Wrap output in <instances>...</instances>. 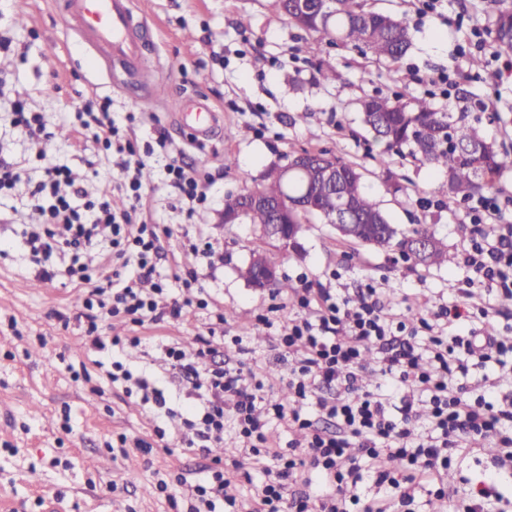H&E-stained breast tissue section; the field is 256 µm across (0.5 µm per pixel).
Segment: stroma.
Returning a JSON list of instances; mask_svg holds the SVG:
<instances>
[{
	"mask_svg": "<svg viewBox=\"0 0 512 512\" xmlns=\"http://www.w3.org/2000/svg\"><path fill=\"white\" fill-rule=\"evenodd\" d=\"M367 5L409 19L414 46L399 67L329 43L311 56L305 33L278 14L274 0H139L154 40L146 54L158 72L147 85L119 71L109 76L91 70L87 44L62 30L50 0H0V37L11 42L0 49V150L26 169L42 150L89 178L108 160L93 139L76 144L71 123L78 107L107 96L118 115L141 114L138 149L150 174L151 221L159 235L155 271L166 276L195 270L209 294L207 309L181 318L142 326L115 319L101 330L111 360L163 393L166 408L176 412L166 417L140 393L125 394L97 365L77 318L80 288L61 276L49 281L39 275L46 265H60V258L35 257L21 246L24 227L41 220L26 187L0 200V209L19 211L17 223H0V512H45L51 502L60 512H179L158 492L159 481L181 472L198 477L217 461L251 512L255 488L232 465L240 445L232 430H225L220 447L180 445L181 417L195 402L169 382L162 347L197 346L216 314H223L225 338L243 339L242 347L226 348L224 356L261 374L265 400L287 393L289 364L281 358L279 327L299 310L287 295L257 290L240 277L239 268L254 252L273 245L252 225L225 224L221 215L225 195L257 188L267 168L287 165L291 154L326 149L358 165L392 223L404 230L429 224L457 256L450 266L428 268L394 251L339 242L331 225L315 220L304 225L298 248L280 266L293 287L306 281L353 295L369 283L391 314L408 320L431 318L439 305L459 302L458 290L470 276L463 256L471 202L449 206L441 173L378 148L366 151L369 135L356 102L377 93L424 95L432 90L429 77L444 73L456 80L468 71L470 56L482 54L487 67L470 83L475 99L451 93L438 103L475 113L479 99L495 95L503 119L480 126L507 151L496 195L512 223V76L502 72L498 50L483 32L489 0H438L432 13L420 12L419 0ZM323 68L336 71L337 80L323 81ZM161 85L167 89L162 96ZM184 97L201 99L218 113L214 136L196 141L180 122ZM16 98L48 116L50 135L41 145L15 134L10 102ZM159 131L181 151L185 166L214 176L209 205L194 216L164 184L167 159L154 143ZM188 236L212 244L213 255L184 249ZM159 427L165 438L156 436ZM143 441L150 451L140 449ZM448 486L472 494L491 489L495 512H512V471L499 469L489 449L455 455Z\"/></svg>",
	"mask_w": 512,
	"mask_h": 512,
	"instance_id": "35a3bbf8",
	"label": "stroma"
}]
</instances>
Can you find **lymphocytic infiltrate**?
<instances>
[{
  "mask_svg": "<svg viewBox=\"0 0 512 512\" xmlns=\"http://www.w3.org/2000/svg\"><path fill=\"white\" fill-rule=\"evenodd\" d=\"M77 136H92L104 150L120 156L119 174L98 176L95 193L79 182L65 163L39 157L37 177L0 158V195L20 182L30 184L34 207L42 216L25 235L33 253L76 257L66 274L82 287L80 296L87 321L90 350L101 353L107 344L99 336L101 324L122 317L135 325L162 320L157 298L162 283L153 281L151 264L157 234L140 216L148 208L140 172L144 166L137 149L138 119L127 113L116 119L111 99L86 104L75 114ZM166 179L189 201L190 213L208 203L211 175L200 168L185 169L179 157L165 167ZM501 210L494 197L480 200L469 228L464 261L479 284L512 296V224L503 225L495 240H487L481 226ZM135 261L139 271L127 279L98 284L95 276L109 259ZM294 303L312 311V318H292L283 327L279 345L290 364L288 393L304 400L319 390H332L319 398L323 414L335 419L334 429L276 402L259 406L263 383L256 373L230 366H214L215 348L187 349L172 344L165 349L171 382H186L192 394H203L181 436L190 446L210 447L224 439V419L232 417L243 446V458L261 462L263 479L256 488L254 512H392L393 502L410 505L423 479L433 480L434 495L444 499L448 487L442 476L454 452L466 449L476 437L495 448L498 466L512 469V393L495 400L472 396L455 378L467 375L469 364H485L512 353L492 335H480L472 326L488 309L470 304L440 307L436 322L418 318L414 329L385 312L377 290L366 286L347 297L326 288L296 289ZM470 324L468 335H448L445 322ZM379 355L381 381L374 389L363 385L367 353ZM424 403L426 421L413 426L417 403ZM285 421L289 430L303 435L296 453H269L265 429L270 418ZM402 461L400 471L386 470L382 456ZM272 464H265V457ZM383 488L382 496L360 499L355 488L362 478ZM186 512H217V504L238 508L223 471L209 468L195 481L178 476Z\"/></svg>",
  "mask_w": 512,
  "mask_h": 512,
  "instance_id": "1",
  "label": "lymphocytic infiltrate"
}]
</instances>
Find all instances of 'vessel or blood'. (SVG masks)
Listing matches in <instances>:
<instances>
[{"mask_svg":"<svg viewBox=\"0 0 512 512\" xmlns=\"http://www.w3.org/2000/svg\"><path fill=\"white\" fill-rule=\"evenodd\" d=\"M61 24L86 41L108 70L122 69L137 81L148 82V28L136 21L135 0H59Z\"/></svg>","mask_w":512,"mask_h":512,"instance_id":"b4317fda","label":"vessel or blood"}]
</instances>
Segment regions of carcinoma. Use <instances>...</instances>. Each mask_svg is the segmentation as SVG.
I'll list each match as a JSON object with an SVG mask.
<instances>
[{
  "mask_svg": "<svg viewBox=\"0 0 512 512\" xmlns=\"http://www.w3.org/2000/svg\"><path fill=\"white\" fill-rule=\"evenodd\" d=\"M277 11L296 28L310 35L307 52H320L323 40L350 46L379 62L400 63L412 47L413 35L403 19L368 11L360 0H275ZM488 35L504 53H512V7L507 0H491ZM363 123L372 131L373 142L384 151L409 155L422 165L436 168L448 176V204L481 197L496 189L506 162L494 144L481 137L464 111L438 107L429 96L390 97L376 94L357 102ZM336 163V181H323L307 170L283 183L270 167L256 191L270 202L285 194H306V206L288 216L289 224H306L318 217L330 223V212L341 201L350 205L347 239L362 246L398 250L408 256V241L423 237L434 240L426 266L454 262L448 247L425 224L404 233L390 222L362 182L361 174L341 157L324 152ZM248 194H228L224 216L247 206Z\"/></svg>",
  "mask_w": 512,
  "mask_h": 512,
  "instance_id": "cac0c4a2",
  "label": "carcinoma"
}]
</instances>
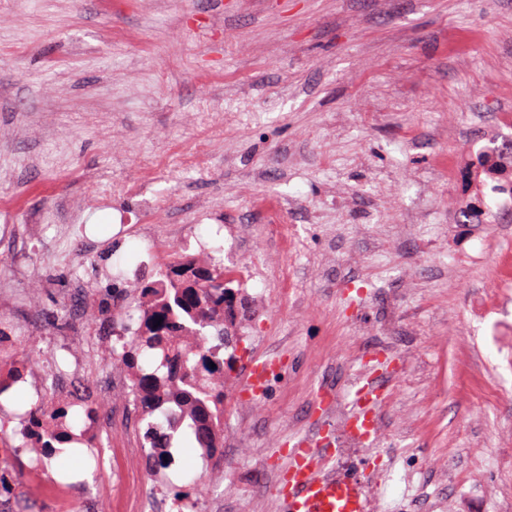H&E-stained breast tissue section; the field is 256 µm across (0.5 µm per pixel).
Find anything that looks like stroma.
Here are the masks:
<instances>
[{"instance_id":"stroma-1","label":"stroma","mask_w":512,"mask_h":512,"mask_svg":"<svg viewBox=\"0 0 512 512\" xmlns=\"http://www.w3.org/2000/svg\"><path fill=\"white\" fill-rule=\"evenodd\" d=\"M506 112L512 0H0V205L23 229L0 245V326L21 330L29 370L7 427L45 396V365L107 366L120 294L158 278L149 249L242 268L223 455L175 441L169 466L101 471L71 512H134L146 486L262 512L270 449L318 433L375 512H512V211L454 222L448 175L488 126L512 137ZM194 153L208 166L185 167ZM113 183L130 190L92 209ZM258 358L276 370L252 398ZM366 367L387 393L372 453L336 424ZM129 384L99 406L118 452L142 434ZM20 443L0 438L12 504L55 512Z\"/></svg>"}]
</instances>
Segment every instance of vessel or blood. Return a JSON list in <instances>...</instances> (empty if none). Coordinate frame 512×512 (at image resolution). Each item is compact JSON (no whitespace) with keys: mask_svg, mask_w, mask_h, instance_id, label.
Wrapping results in <instances>:
<instances>
[{"mask_svg":"<svg viewBox=\"0 0 512 512\" xmlns=\"http://www.w3.org/2000/svg\"><path fill=\"white\" fill-rule=\"evenodd\" d=\"M381 400L380 387L364 379L357 384L350 403L347 428L360 444L368 447L379 439L376 408ZM287 458L276 491L280 512H370V500L360 482L331 474L334 452L321 439H289Z\"/></svg>","mask_w":512,"mask_h":512,"instance_id":"obj_1","label":"vessel or blood"}]
</instances>
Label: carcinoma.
<instances>
[{"mask_svg": "<svg viewBox=\"0 0 512 512\" xmlns=\"http://www.w3.org/2000/svg\"><path fill=\"white\" fill-rule=\"evenodd\" d=\"M236 280V269L216 259L207 264L181 257L163 262L159 279L138 288L140 317L133 339L123 341L119 349L112 348V354L133 372L129 393L133 413L142 418L165 405H178L199 447L215 455L220 454L224 439V358L220 351L240 340L233 324L238 296L229 287ZM212 338L218 344L210 345ZM145 349L161 351L167 368L164 376L146 373L138 366V356ZM41 416L39 409L26 413L18 430L21 447H31ZM181 425L182 421L166 429L148 427L143 440L152 448L151 465L162 466L173 433ZM67 443L69 433L55 430L41 464H50Z\"/></svg>", "mask_w": 512, "mask_h": 512, "instance_id": "obj_1", "label": "carcinoma"}]
</instances>
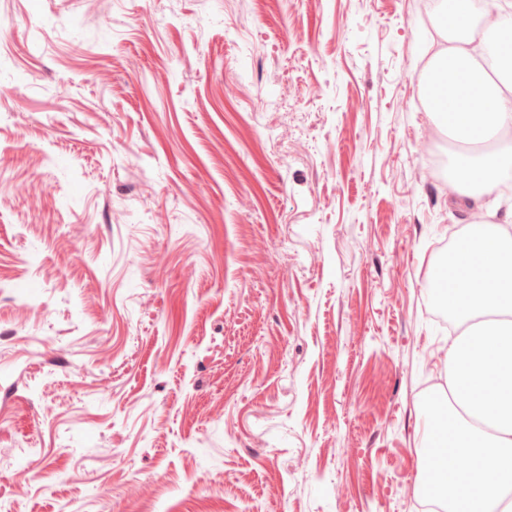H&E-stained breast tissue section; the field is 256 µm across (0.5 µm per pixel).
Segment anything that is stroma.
Returning a JSON list of instances; mask_svg holds the SVG:
<instances>
[{
  "mask_svg": "<svg viewBox=\"0 0 512 512\" xmlns=\"http://www.w3.org/2000/svg\"><path fill=\"white\" fill-rule=\"evenodd\" d=\"M441 45L421 0H0V503L417 512Z\"/></svg>",
  "mask_w": 512,
  "mask_h": 512,
  "instance_id": "stroma-1",
  "label": "stroma"
}]
</instances>
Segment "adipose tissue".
<instances>
[{"label":"adipose tissue","mask_w":512,"mask_h":512,"mask_svg":"<svg viewBox=\"0 0 512 512\" xmlns=\"http://www.w3.org/2000/svg\"><path fill=\"white\" fill-rule=\"evenodd\" d=\"M497 10H441L443 48L420 85L436 130L454 142L448 186L471 206L469 232L440 275L449 310L467 322L443 362L446 415L435 429L445 452L432 471L445 512H512V211L488 221L480 201L512 182V26ZM464 468H457V461Z\"/></svg>","instance_id":"ef3b65f1"}]
</instances>
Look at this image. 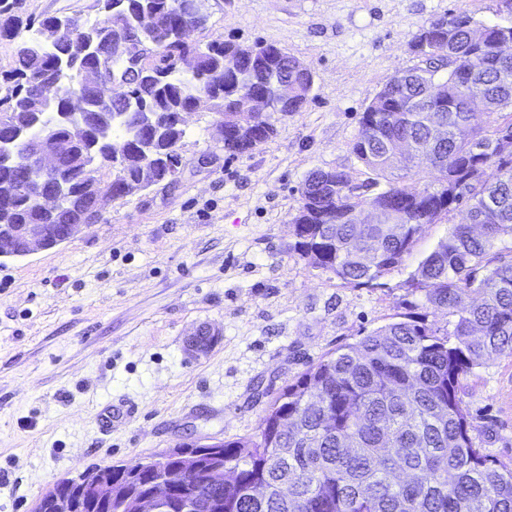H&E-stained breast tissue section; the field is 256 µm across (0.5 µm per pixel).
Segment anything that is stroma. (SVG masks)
I'll return each instance as SVG.
<instances>
[{
    "label": "stroma",
    "mask_w": 512,
    "mask_h": 512,
    "mask_svg": "<svg viewBox=\"0 0 512 512\" xmlns=\"http://www.w3.org/2000/svg\"><path fill=\"white\" fill-rule=\"evenodd\" d=\"M23 15L99 17L96 0H19ZM197 41L272 44L311 68L301 111L232 156L210 104L191 115L181 175L114 201L97 224L0 258V512L90 465L136 464L194 441L255 434L270 403L337 347L421 302L409 282L465 206L427 225L377 285L354 286L291 252L310 171L371 173L352 150L359 119L430 20L463 12L512 24L501 0H212ZM202 327L219 338L191 354ZM484 446L512 460V358L467 379Z\"/></svg>",
    "instance_id": "obj_1"
}]
</instances>
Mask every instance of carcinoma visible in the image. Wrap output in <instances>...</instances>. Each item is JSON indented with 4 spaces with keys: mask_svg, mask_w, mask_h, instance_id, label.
Masks as SVG:
<instances>
[{
    "mask_svg": "<svg viewBox=\"0 0 512 512\" xmlns=\"http://www.w3.org/2000/svg\"><path fill=\"white\" fill-rule=\"evenodd\" d=\"M177 2L97 0L102 18L79 31L54 16L40 21L60 28L54 46L22 47L17 66L0 74V182H27L30 139L49 125L65 152L62 208L41 212L30 192L12 190L0 196V219L56 228L72 222L90 180L84 152L93 145L102 158L112 157L101 168L112 169V186L103 189H112L114 201L125 198L124 184L138 177L142 162L164 177L179 165L186 136L175 114L201 92L231 119L244 89L266 95L273 114L301 111L311 76L285 65L288 54L274 45L256 44L255 54L238 57V46L221 38L202 45L187 33L161 42V35L174 33ZM144 12L163 23L141 35L149 49L148 81L124 97L105 85L81 89L80 68L95 67L94 51L109 47L117 31L134 29ZM470 21L458 13L424 26L412 41L415 55L445 57L456 66L409 68L404 82H387L362 113L352 150L375 175L361 184L365 191H353L343 171L325 182L313 171L293 218L295 254L345 282L372 286L412 252L426 225L470 201V223L450 227L410 284L422 293V306L446 312L452 329L404 313L327 354L274 400L256 436L224 442V464L238 470V479L203 487L195 512H211L209 501L221 498L224 512H512V466L485 452L484 431L461 397L474 369L495 356L512 357V254L498 248L512 239V83L499 80V73L512 71V58L478 49ZM29 24L18 0H0V39ZM192 52L201 55L202 67L183 74L178 61ZM283 77L297 90L286 108L274 94ZM432 77L446 89L436 113L446 125L441 136L426 112L433 106L426 85ZM32 79L57 87V94L39 96ZM473 82L485 86L486 112L473 111ZM78 92L83 106L74 115ZM402 138L417 144L406 170L432 176L437 188L418 190L391 178ZM382 180L386 188L370 193ZM365 208L393 212V223H361ZM281 418L289 426L278 431Z\"/></svg>",
    "mask_w": 512,
    "mask_h": 512,
    "instance_id": "obj_1",
    "label": "carcinoma"
}]
</instances>
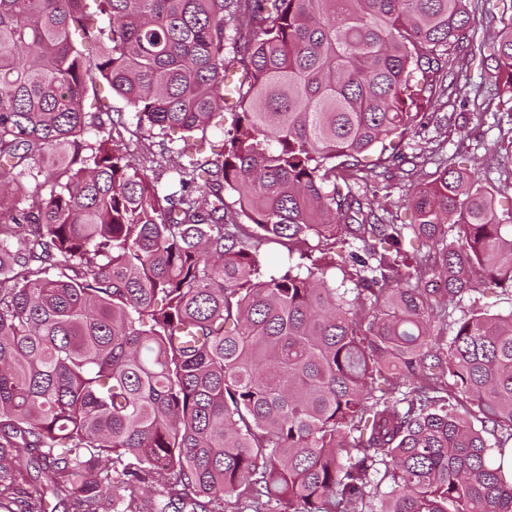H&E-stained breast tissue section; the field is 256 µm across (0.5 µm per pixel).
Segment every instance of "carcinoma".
I'll return each instance as SVG.
<instances>
[{
    "mask_svg": "<svg viewBox=\"0 0 512 512\" xmlns=\"http://www.w3.org/2000/svg\"><path fill=\"white\" fill-rule=\"evenodd\" d=\"M469 20L467 0H0V512L49 493L75 512H512V312L430 333L486 281L512 289V208L445 166L401 223L374 208L388 170L359 160L415 163L402 145ZM485 50L512 101V23ZM100 85L136 129L87 107ZM226 114L203 164L116 144ZM273 244L300 262L267 276Z\"/></svg>",
    "mask_w": 512,
    "mask_h": 512,
    "instance_id": "carcinoma-1",
    "label": "carcinoma"
}]
</instances>
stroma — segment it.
<instances>
[{
	"mask_svg": "<svg viewBox=\"0 0 512 512\" xmlns=\"http://www.w3.org/2000/svg\"><path fill=\"white\" fill-rule=\"evenodd\" d=\"M461 85L467 86V94L458 93ZM424 110L432 118L425 130L409 140L411 152L422 157V165L390 170L392 190L382 205L395 212L404 211L408 190L430 180L434 167L426 159L433 151L446 155L449 162H464L479 181L494 183L502 170L507 142L512 139V101L495 81L492 67L478 57L464 68L454 69L453 80L446 83L444 94L425 104ZM473 310L512 313V291L488 289L448 307L454 319Z\"/></svg>",
	"mask_w": 512,
	"mask_h": 512,
	"instance_id": "obj_1",
	"label": "stroma"
}]
</instances>
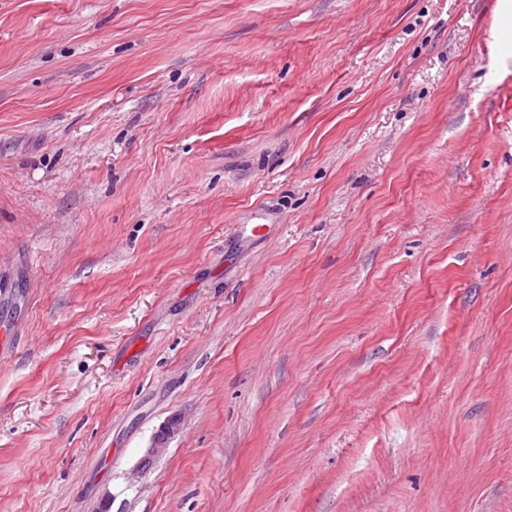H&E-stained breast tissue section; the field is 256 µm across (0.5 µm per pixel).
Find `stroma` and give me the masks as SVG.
Listing matches in <instances>:
<instances>
[{"instance_id": "35a3bbf8", "label": "stroma", "mask_w": 512, "mask_h": 512, "mask_svg": "<svg viewBox=\"0 0 512 512\" xmlns=\"http://www.w3.org/2000/svg\"><path fill=\"white\" fill-rule=\"evenodd\" d=\"M501 20L0 0V512H512Z\"/></svg>"}]
</instances>
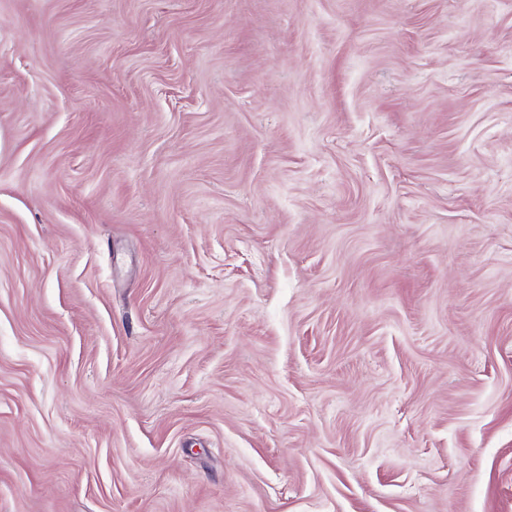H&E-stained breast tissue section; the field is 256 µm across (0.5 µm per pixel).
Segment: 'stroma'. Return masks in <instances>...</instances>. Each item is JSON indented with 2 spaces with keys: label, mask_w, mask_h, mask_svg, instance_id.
<instances>
[{
  "label": "stroma",
  "mask_w": 512,
  "mask_h": 512,
  "mask_svg": "<svg viewBox=\"0 0 512 512\" xmlns=\"http://www.w3.org/2000/svg\"><path fill=\"white\" fill-rule=\"evenodd\" d=\"M0 512H512V0H0Z\"/></svg>",
  "instance_id": "stroma-1"
}]
</instances>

:::::

Extract only the lines from the line containing "masks as SVG." through the final line of the listing above, unchanged; pictures stay out of the copy.

Find `stroma` and give me the masks as SVG.
Listing matches in <instances>:
<instances>
[{"instance_id": "35a3bbf8", "label": "stroma", "mask_w": 512, "mask_h": 512, "mask_svg": "<svg viewBox=\"0 0 512 512\" xmlns=\"http://www.w3.org/2000/svg\"><path fill=\"white\" fill-rule=\"evenodd\" d=\"M501 20L0 0V512H512Z\"/></svg>"}]
</instances>
H&E-stained breast tissue section; the field is 256 µm across (0.5 µm per pixel).
Segment: 'stroma'. Return masks in <instances>...</instances>. Each item is JSON indented with 2 spaces with keys: label, mask_w, mask_h, mask_svg, instance_id.
<instances>
[{
  "label": "stroma",
  "mask_w": 512,
  "mask_h": 512,
  "mask_svg": "<svg viewBox=\"0 0 512 512\" xmlns=\"http://www.w3.org/2000/svg\"><path fill=\"white\" fill-rule=\"evenodd\" d=\"M0 512H512V0H0Z\"/></svg>",
  "instance_id": "stroma-1"
}]
</instances>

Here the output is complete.